(Extracted records)
===

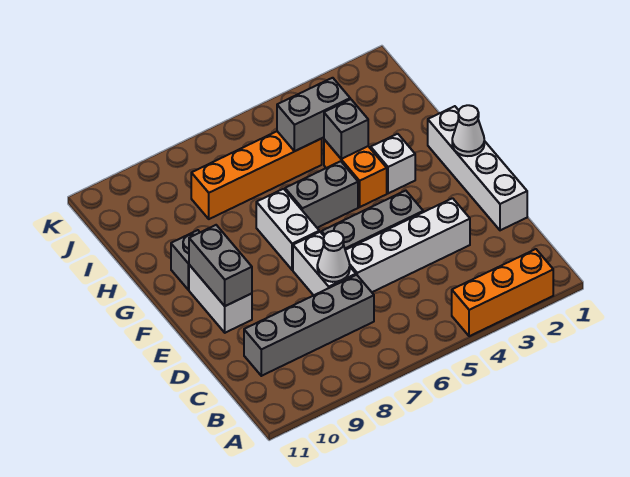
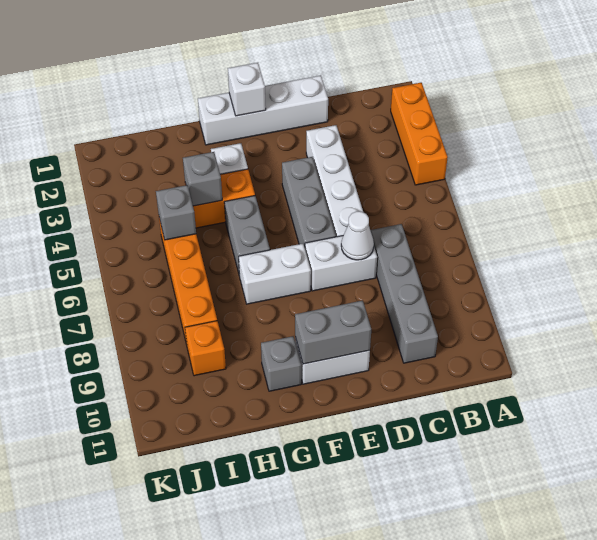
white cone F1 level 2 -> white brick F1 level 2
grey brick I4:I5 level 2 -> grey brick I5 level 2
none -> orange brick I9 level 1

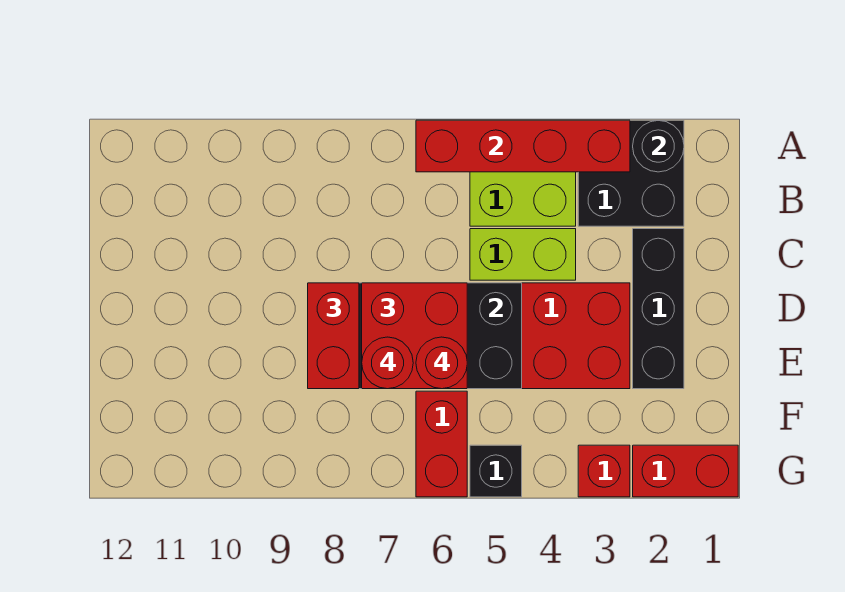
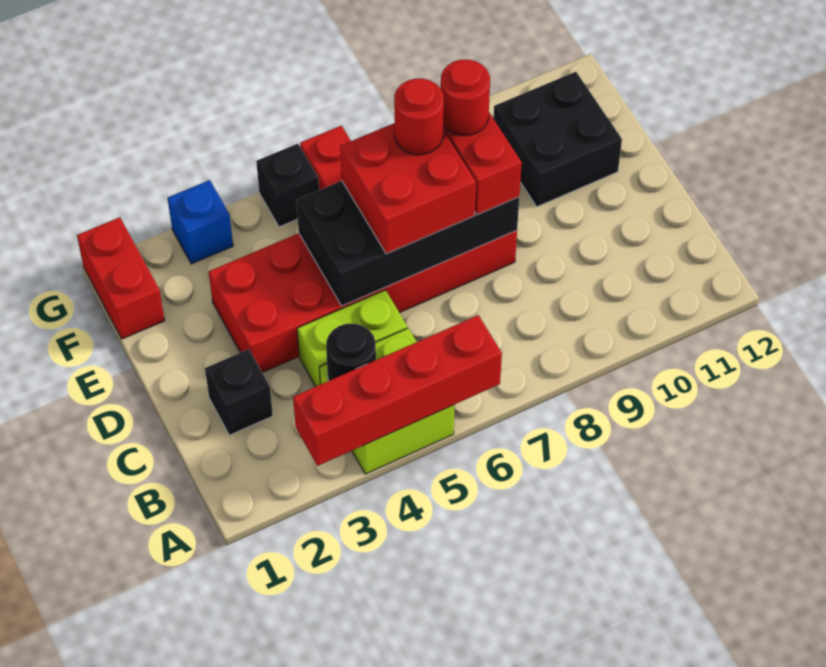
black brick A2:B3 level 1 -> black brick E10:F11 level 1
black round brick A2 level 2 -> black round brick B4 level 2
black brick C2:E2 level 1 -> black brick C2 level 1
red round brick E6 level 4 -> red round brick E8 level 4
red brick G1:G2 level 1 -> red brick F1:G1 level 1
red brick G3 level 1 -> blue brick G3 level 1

===

Assigned task:
The required answer is each line of the entries containing the string "round".

Solution below:
black round brick A2 level 2 -> black round brick B4 level 2
red round brick E6 level 4 -> red round brick E8 level 4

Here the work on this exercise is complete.